*Entries supplied*.

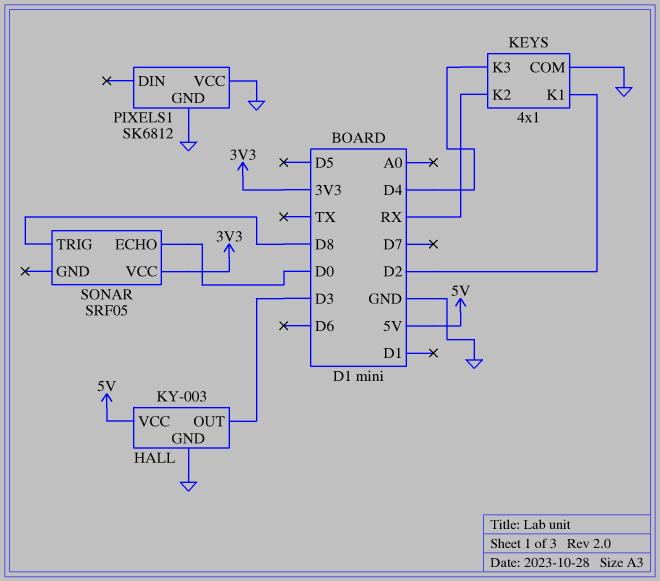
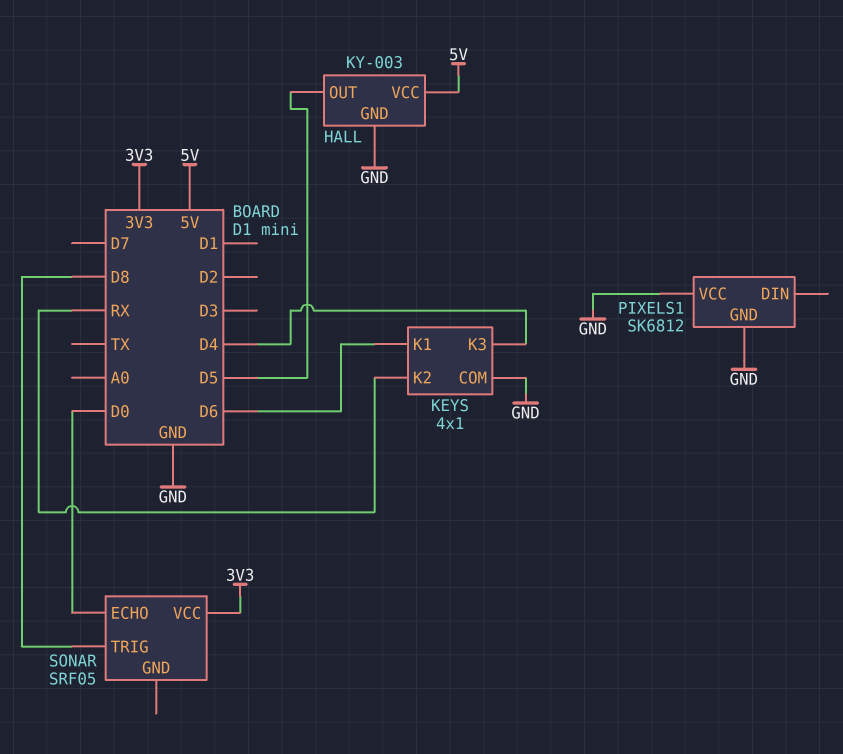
HALL pin OUT: D3 -> D5
KEYS pin K1: D2 -> D6

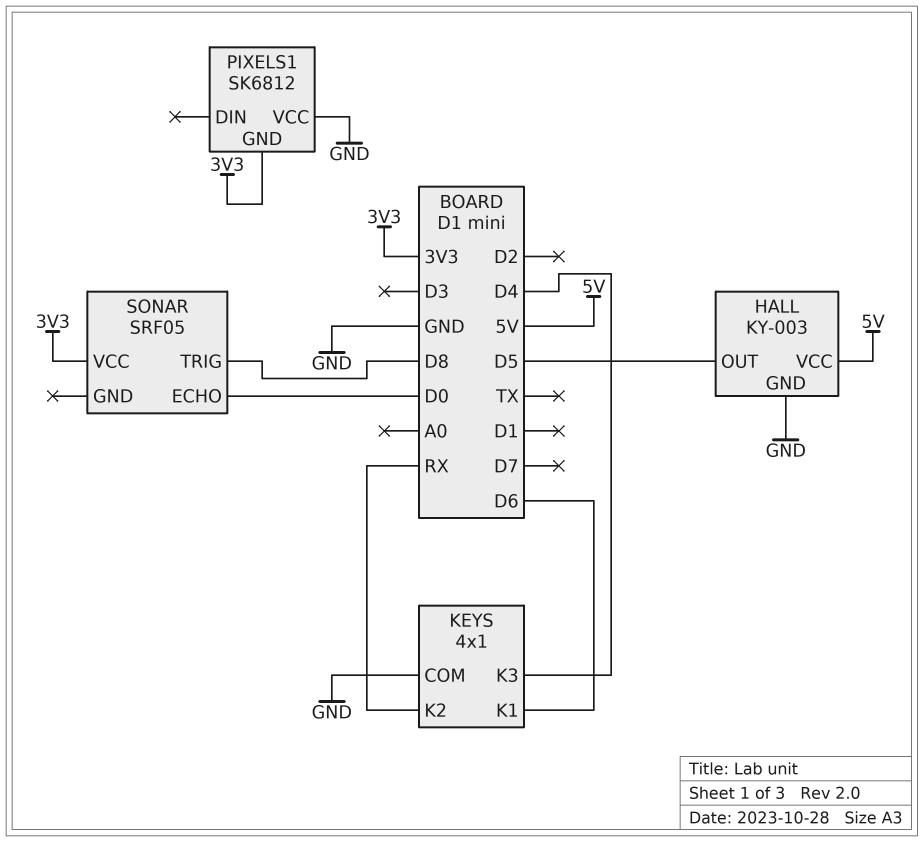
PIXELS1 pin GND: GND -> 3V3

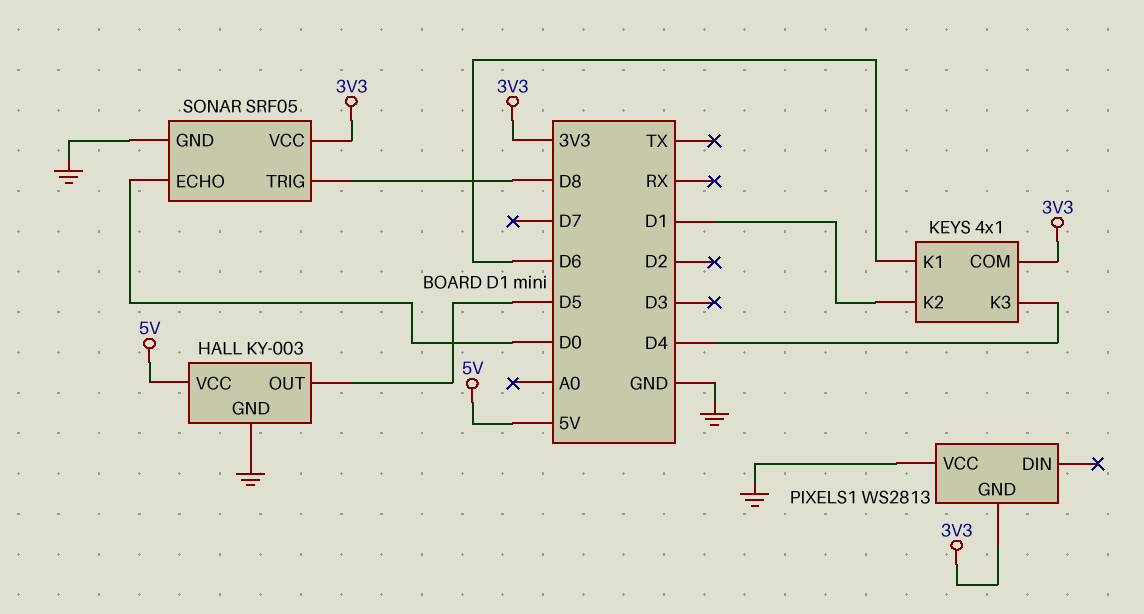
KEYS pin COM: GND -> 3V3
KEYS pin K2: RX -> D1
PIXELS1: SK6812 -> WS2813
SONAR pin GND: none -> GND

*Try it*. Word for word, retype the material above without its pictures.

*Output*.
HALL pin OUT: D3 -> D5
KEYS pin K1: D2 -> D6

PIXELS1 pin GND: GND -> 3V3

KEYS pin COM: GND -> 3V3
KEYS pin K2: RX -> D1
PIXELS1: SK6812 -> WS2813
SONAR pin GND: none -> GND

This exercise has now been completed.